Material to process -

# # # # # # #

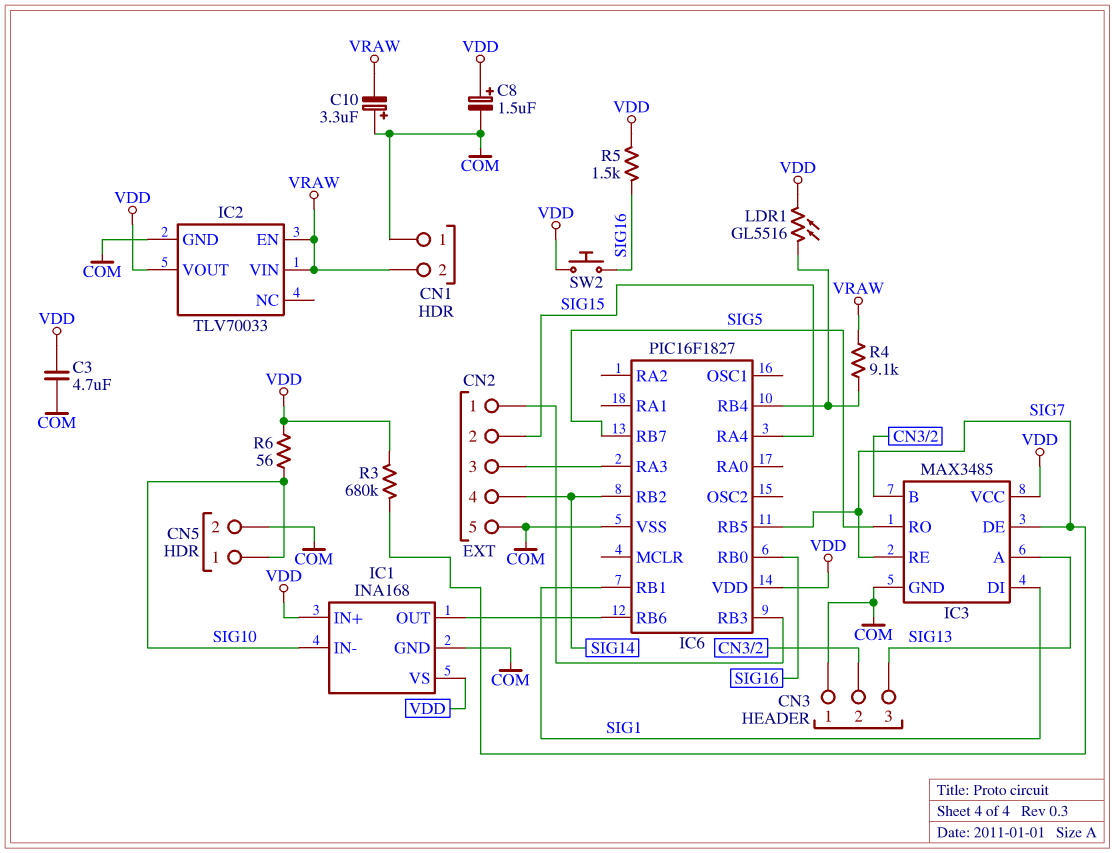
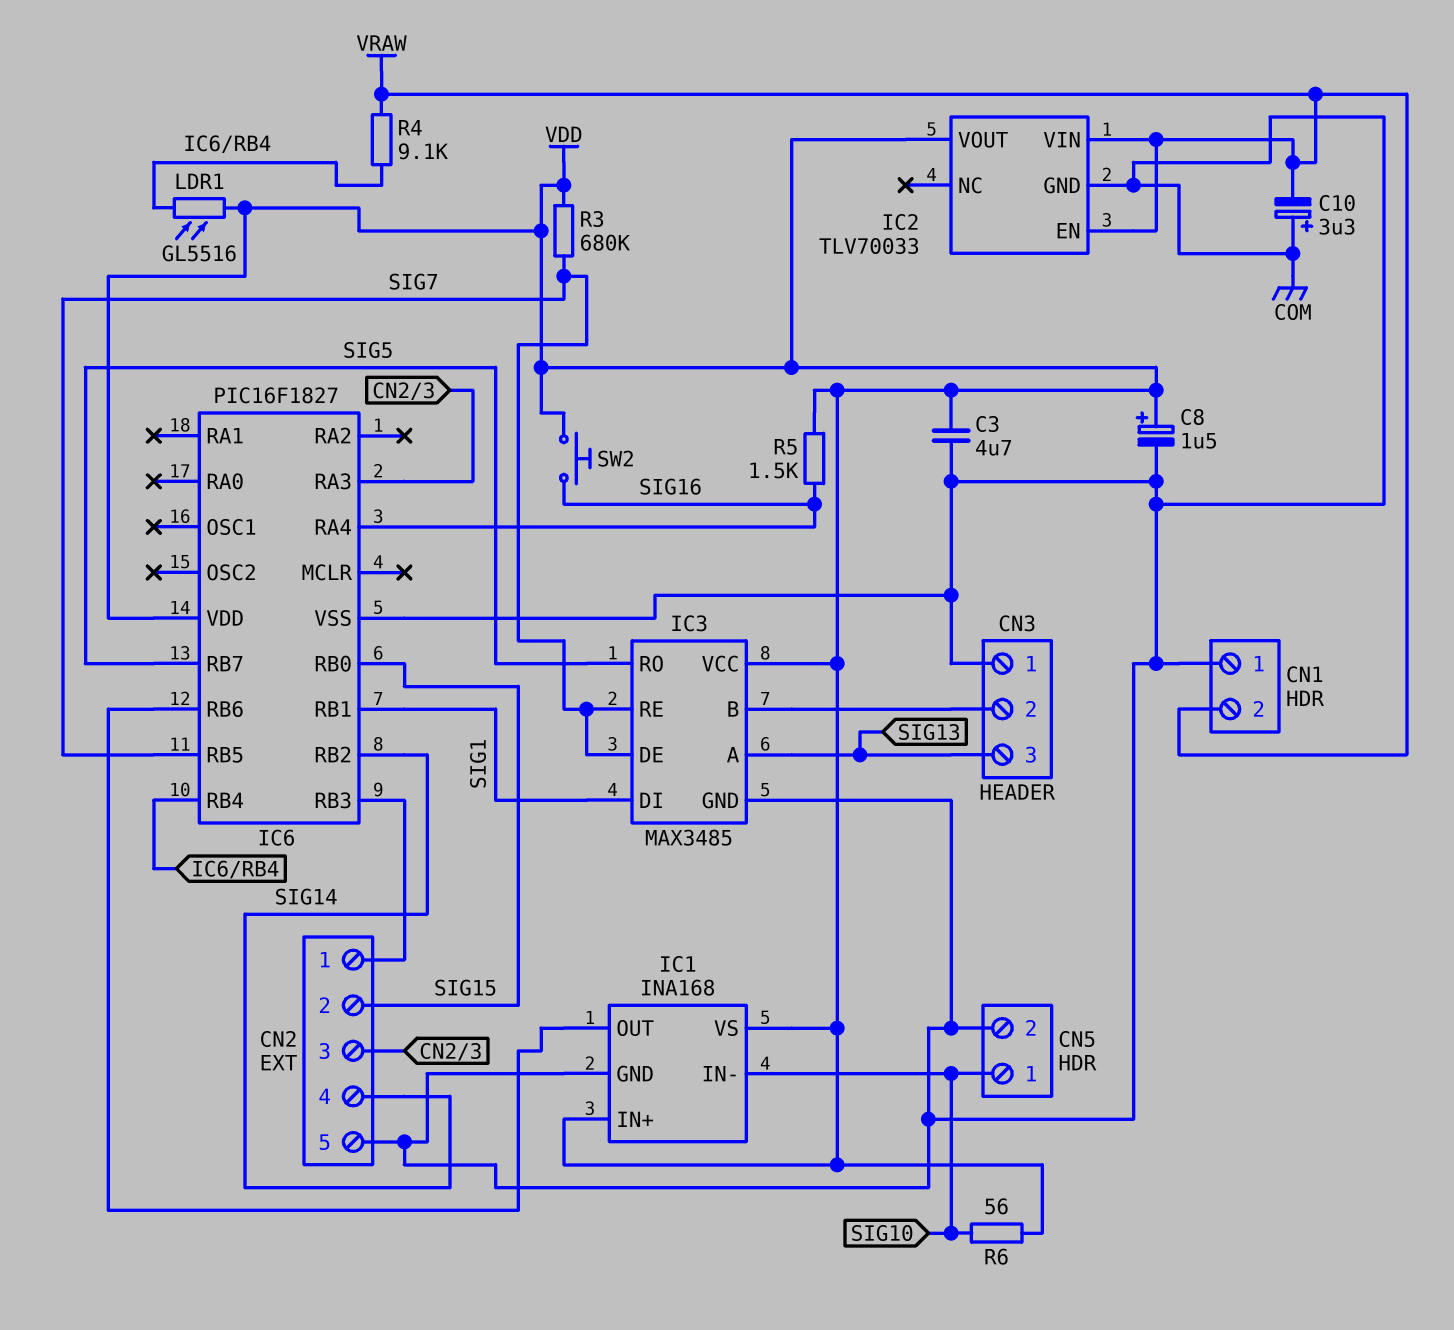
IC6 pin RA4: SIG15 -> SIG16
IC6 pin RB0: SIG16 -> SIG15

# # # # # # #

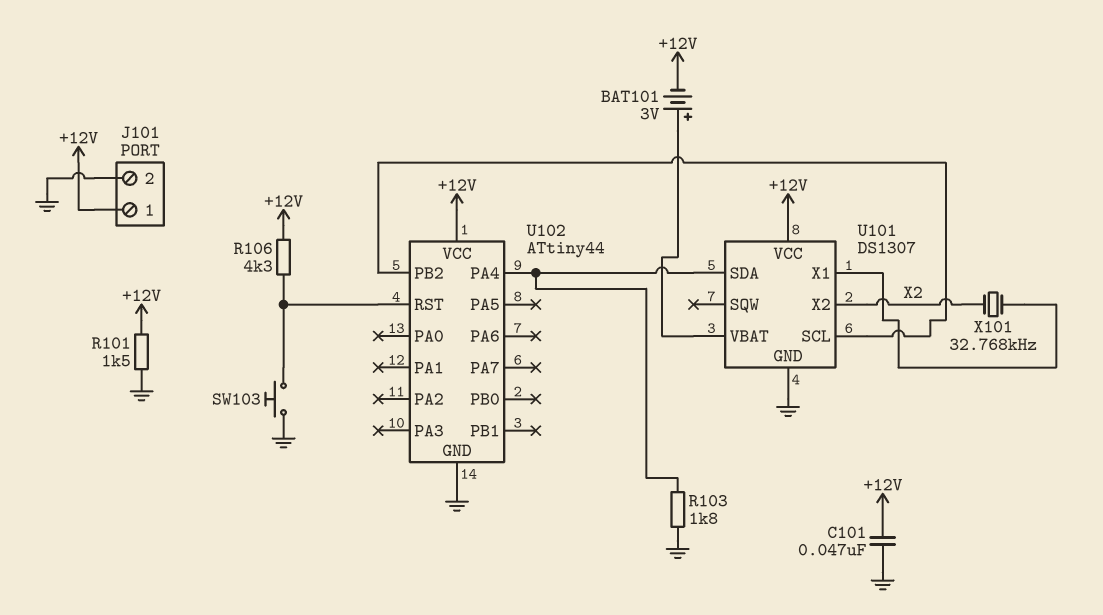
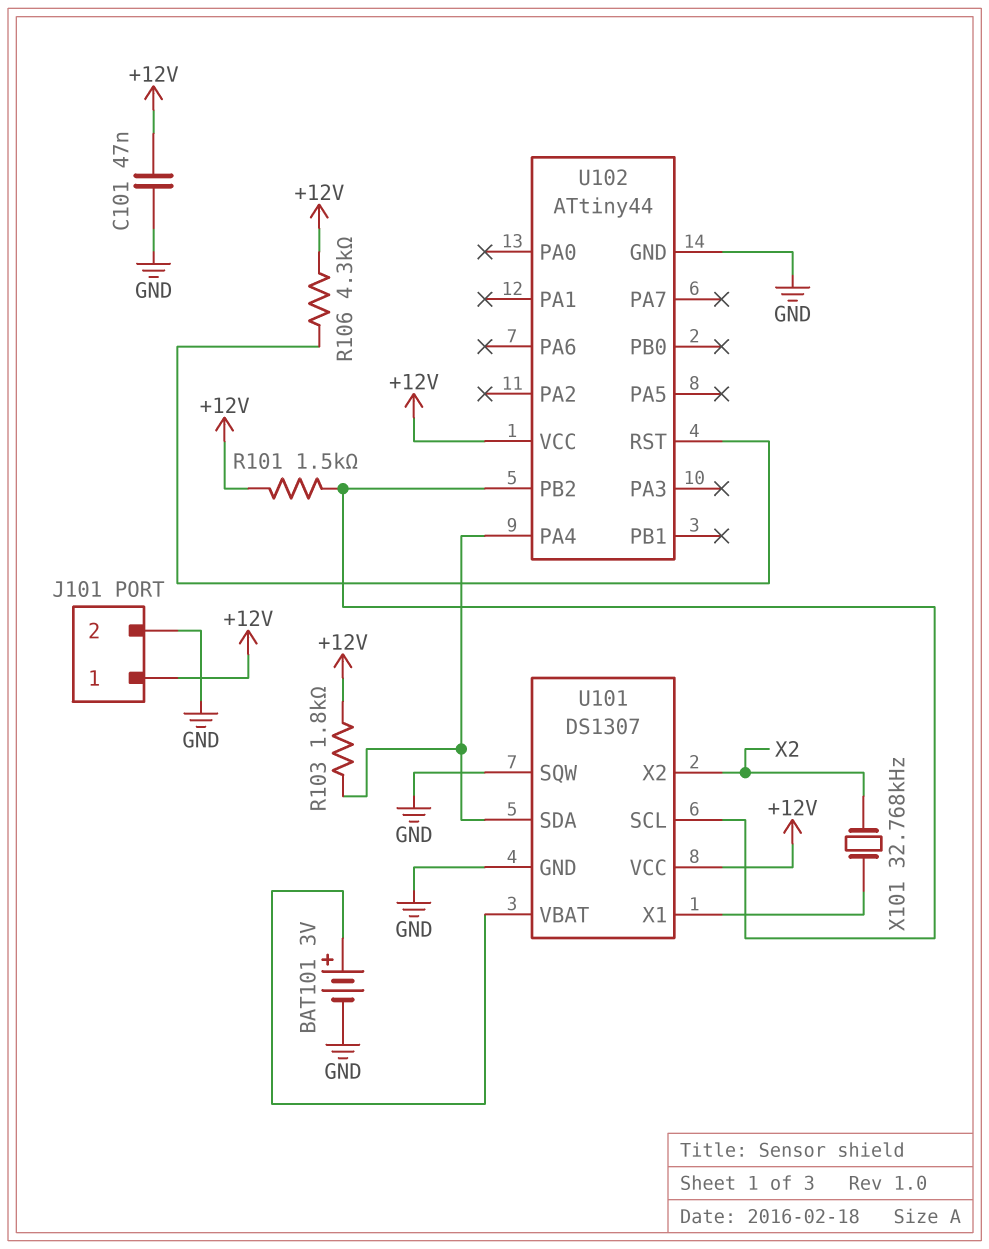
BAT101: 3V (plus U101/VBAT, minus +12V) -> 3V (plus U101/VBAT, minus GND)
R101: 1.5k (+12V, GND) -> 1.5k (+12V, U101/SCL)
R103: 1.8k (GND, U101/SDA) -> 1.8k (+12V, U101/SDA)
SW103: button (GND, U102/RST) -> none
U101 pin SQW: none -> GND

# # # # # # #

Task instructions - Copy out each line of the data that holds the string "none".

Result below -
SW103: button (GND, U102/RST) -> none
U101 pin SQW: none -> GND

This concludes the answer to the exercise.